* _What you need to do_:
Please work out how many lines in the data below hold the word "minus", and state only the number.

◆ ◆ ◆ ◆ ◆

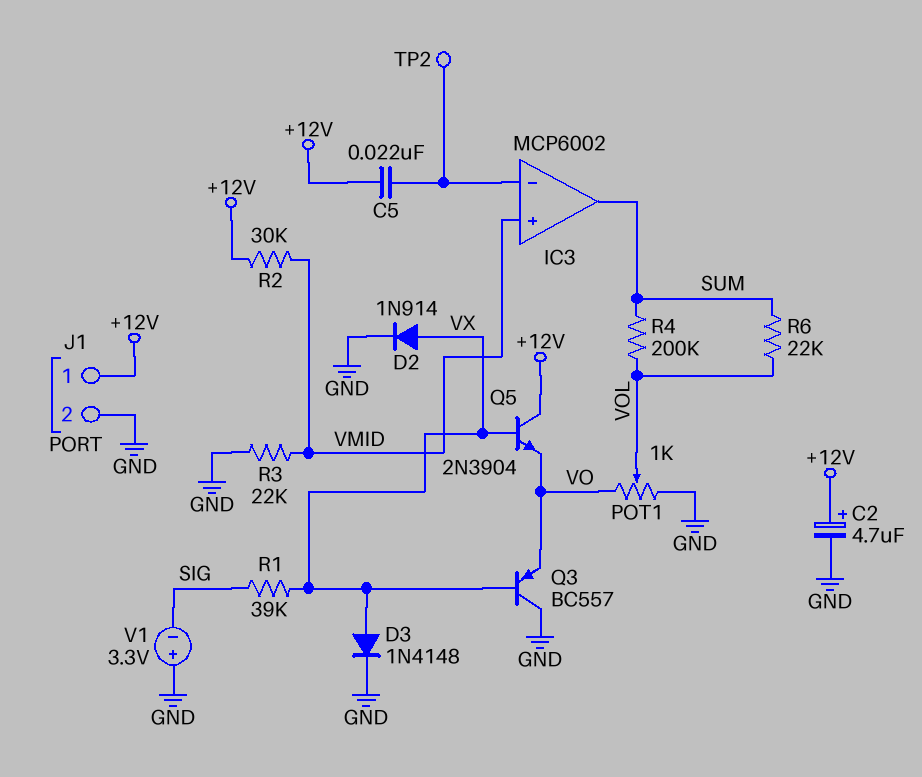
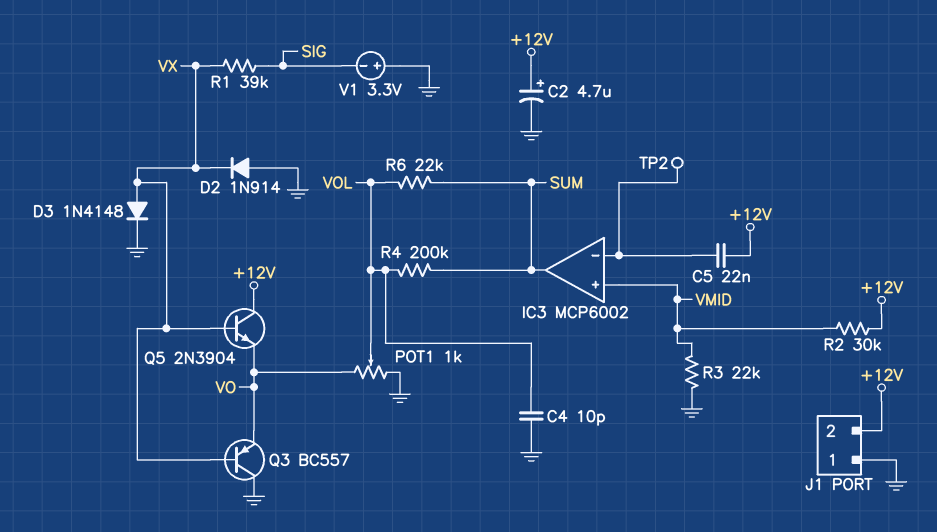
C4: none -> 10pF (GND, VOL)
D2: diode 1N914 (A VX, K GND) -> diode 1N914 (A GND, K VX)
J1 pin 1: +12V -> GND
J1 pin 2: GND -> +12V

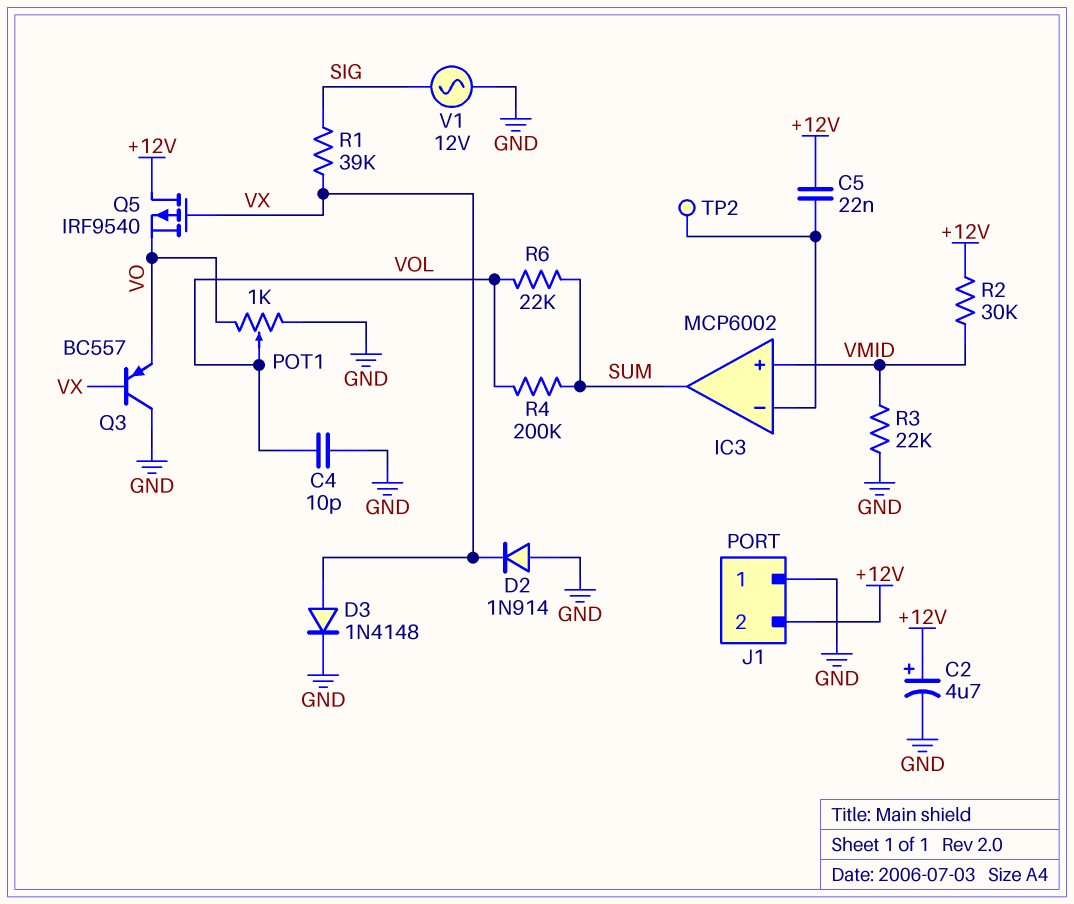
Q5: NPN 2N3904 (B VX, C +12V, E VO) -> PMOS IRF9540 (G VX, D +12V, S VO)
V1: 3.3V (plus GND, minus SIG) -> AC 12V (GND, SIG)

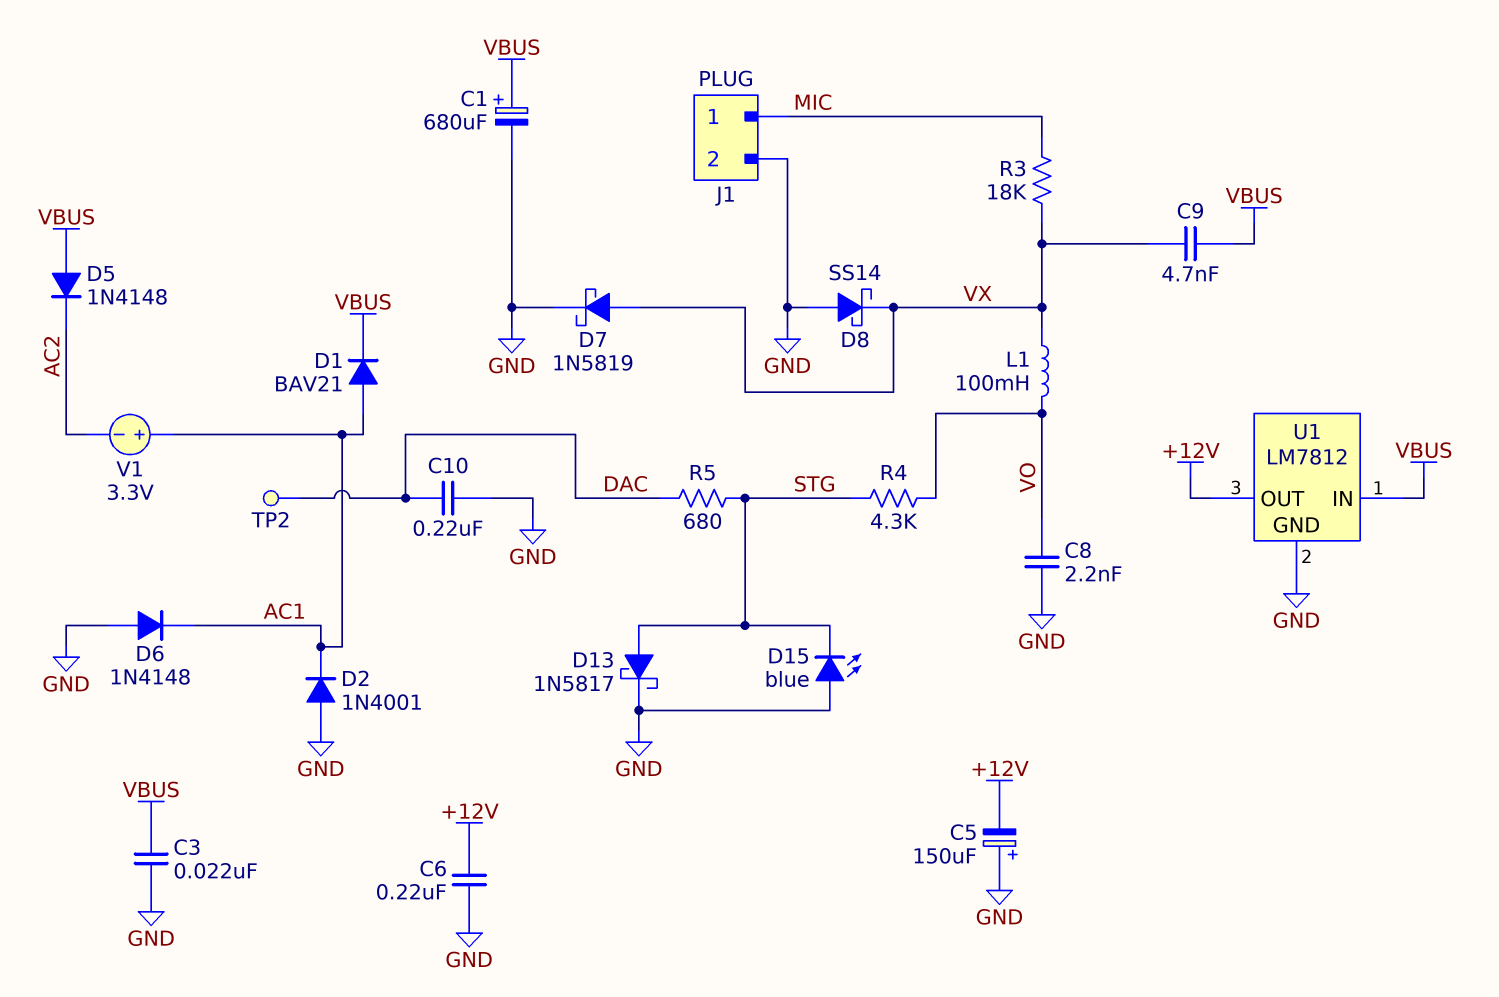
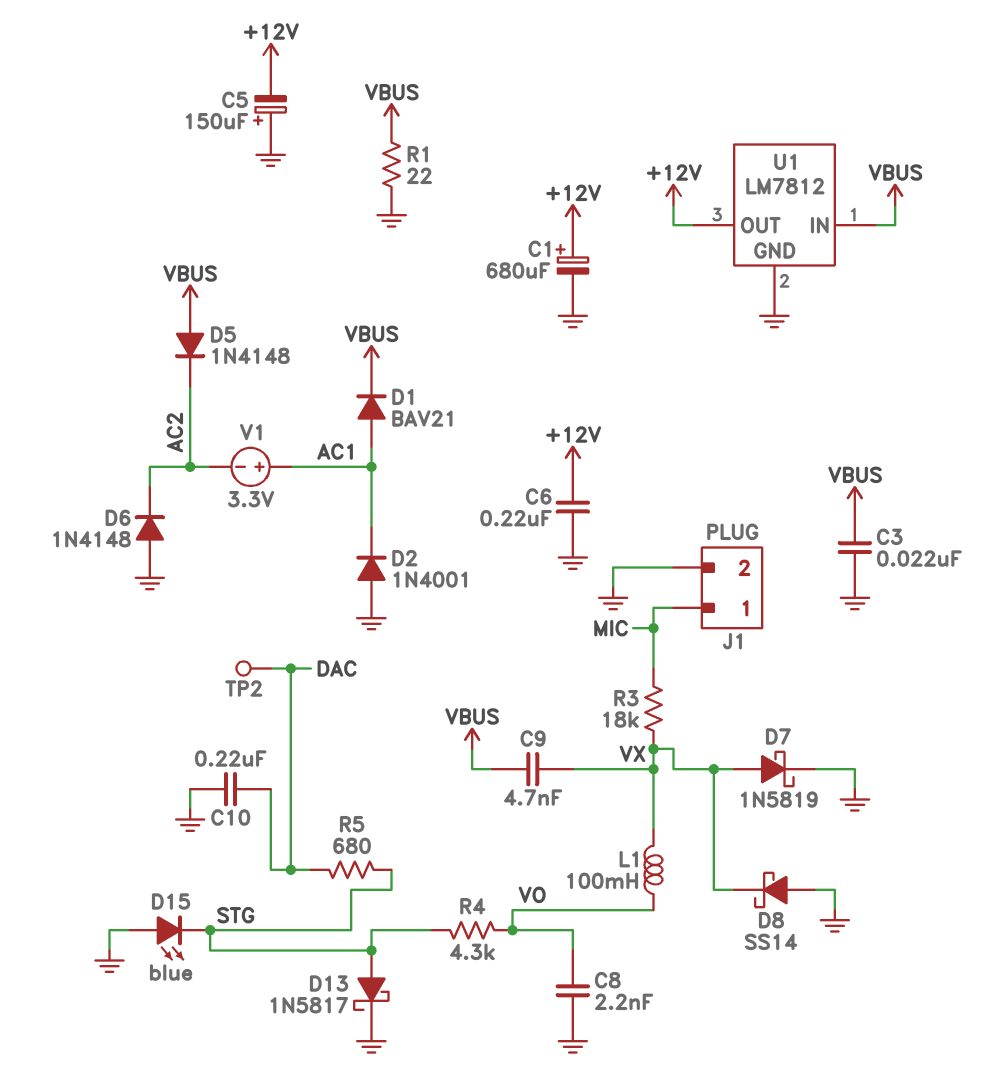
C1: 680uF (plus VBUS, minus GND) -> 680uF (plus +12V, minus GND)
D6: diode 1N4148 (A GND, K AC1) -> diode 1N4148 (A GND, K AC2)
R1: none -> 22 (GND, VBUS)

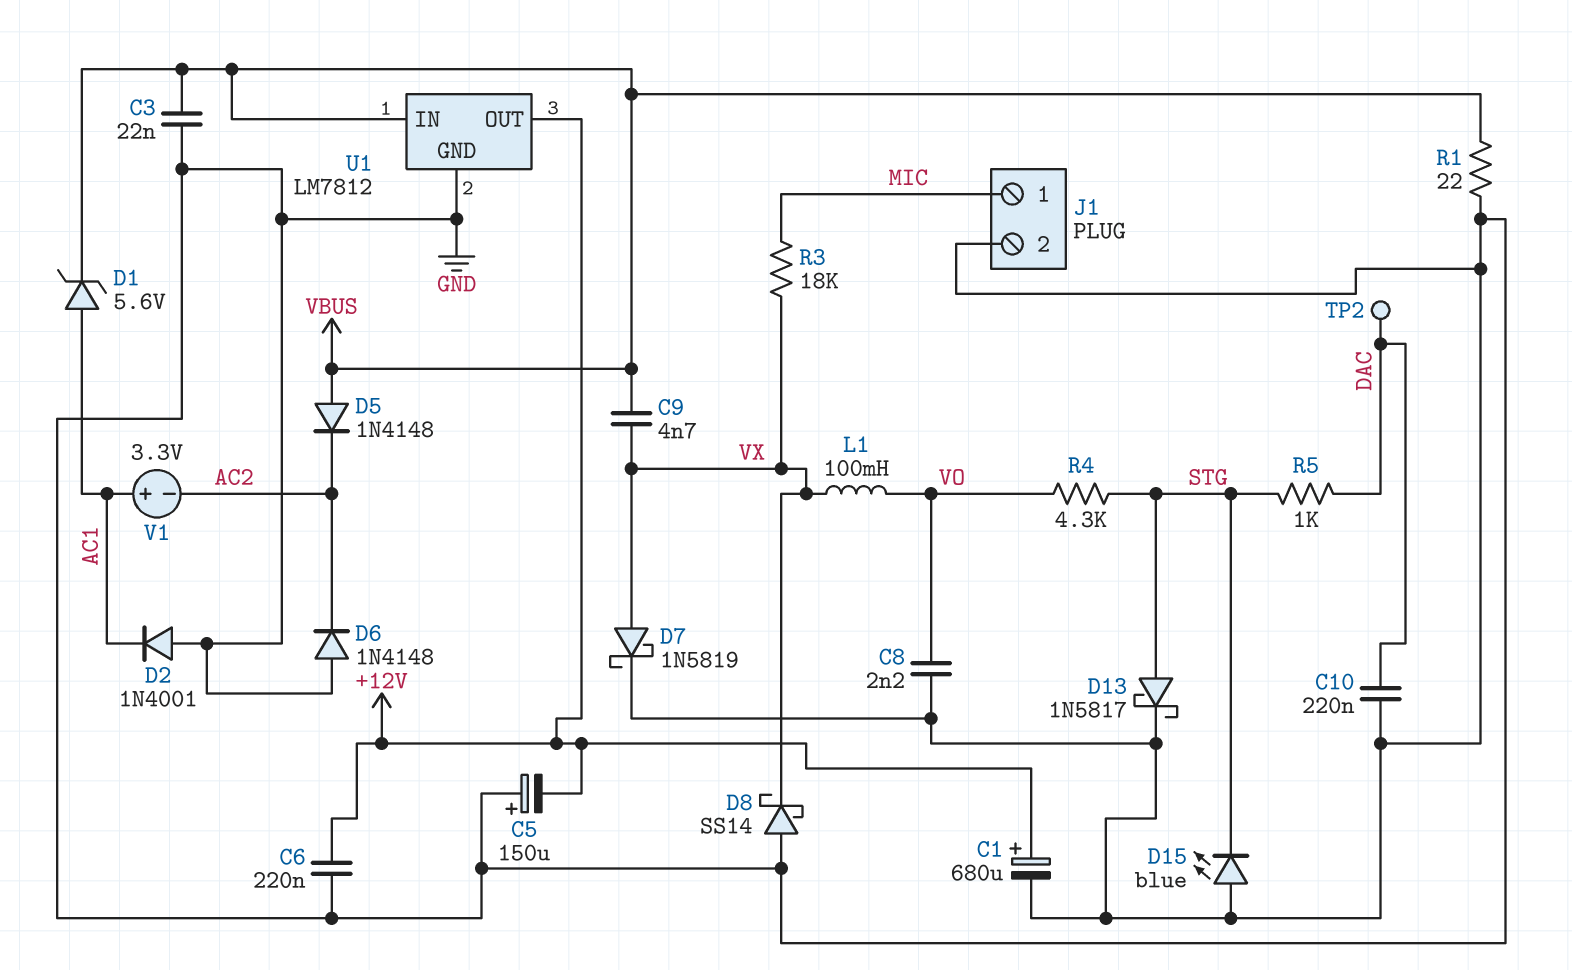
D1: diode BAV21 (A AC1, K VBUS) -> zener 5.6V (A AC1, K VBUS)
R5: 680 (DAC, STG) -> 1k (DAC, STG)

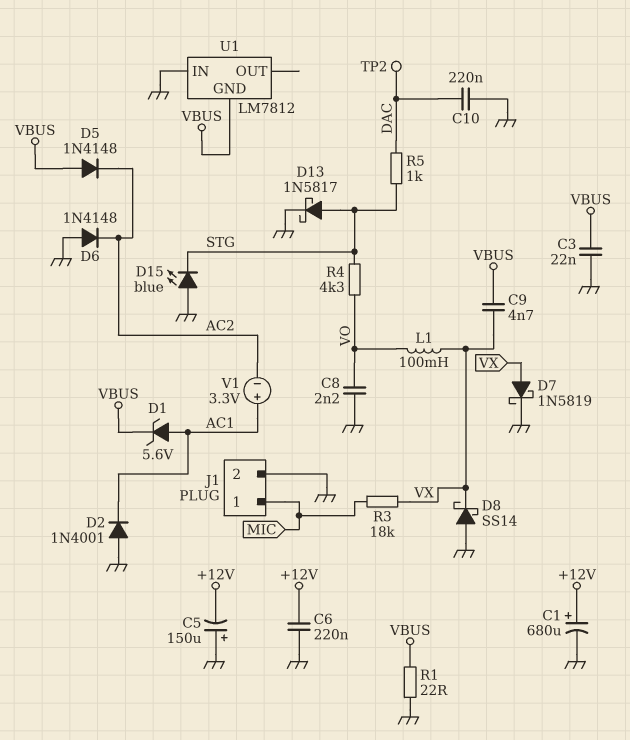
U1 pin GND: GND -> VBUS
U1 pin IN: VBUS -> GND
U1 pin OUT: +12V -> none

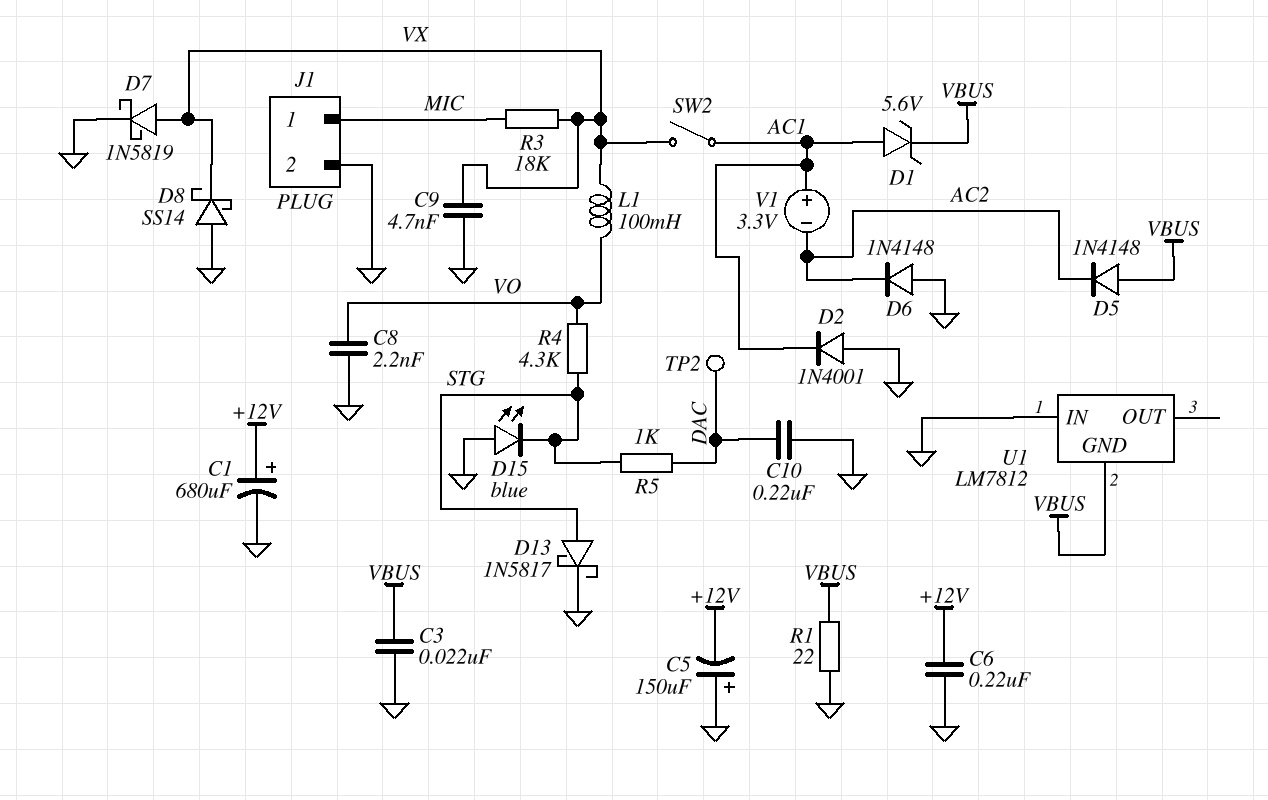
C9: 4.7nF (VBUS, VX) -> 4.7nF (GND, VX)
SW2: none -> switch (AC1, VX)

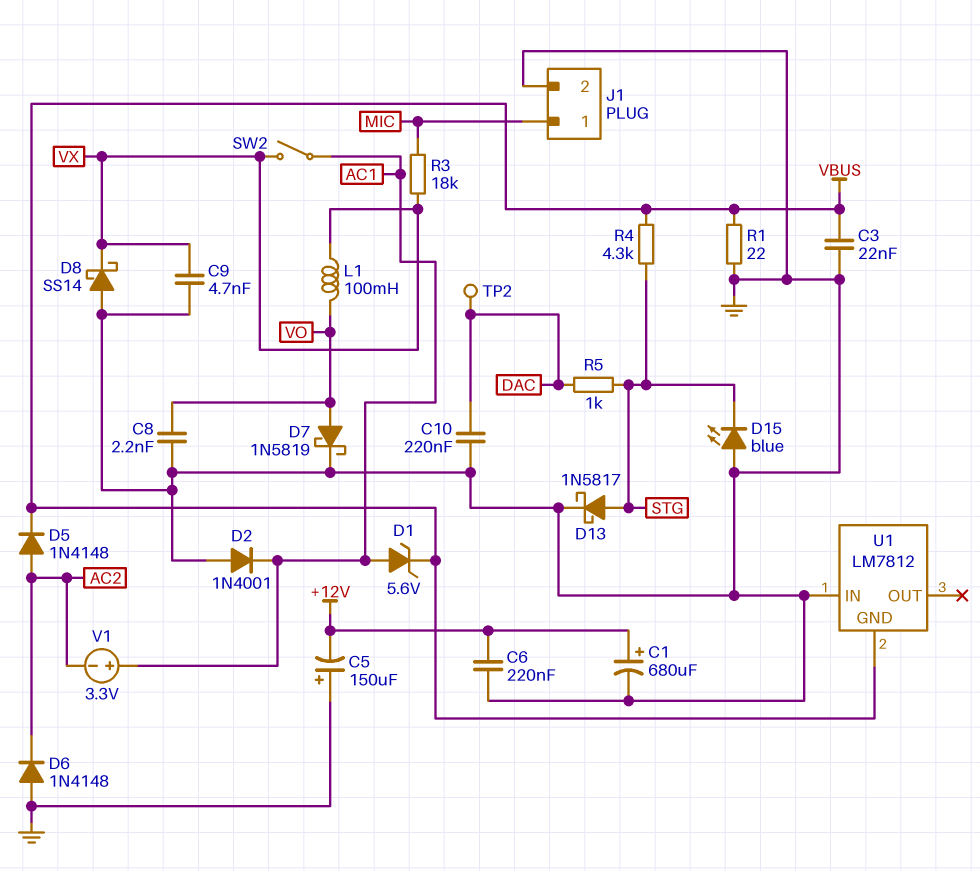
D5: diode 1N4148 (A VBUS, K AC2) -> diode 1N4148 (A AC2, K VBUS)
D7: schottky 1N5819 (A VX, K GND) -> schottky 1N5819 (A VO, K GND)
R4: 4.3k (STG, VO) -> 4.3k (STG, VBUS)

◆ ◆ ◆ ◆ ◆

* _Finished task_:
2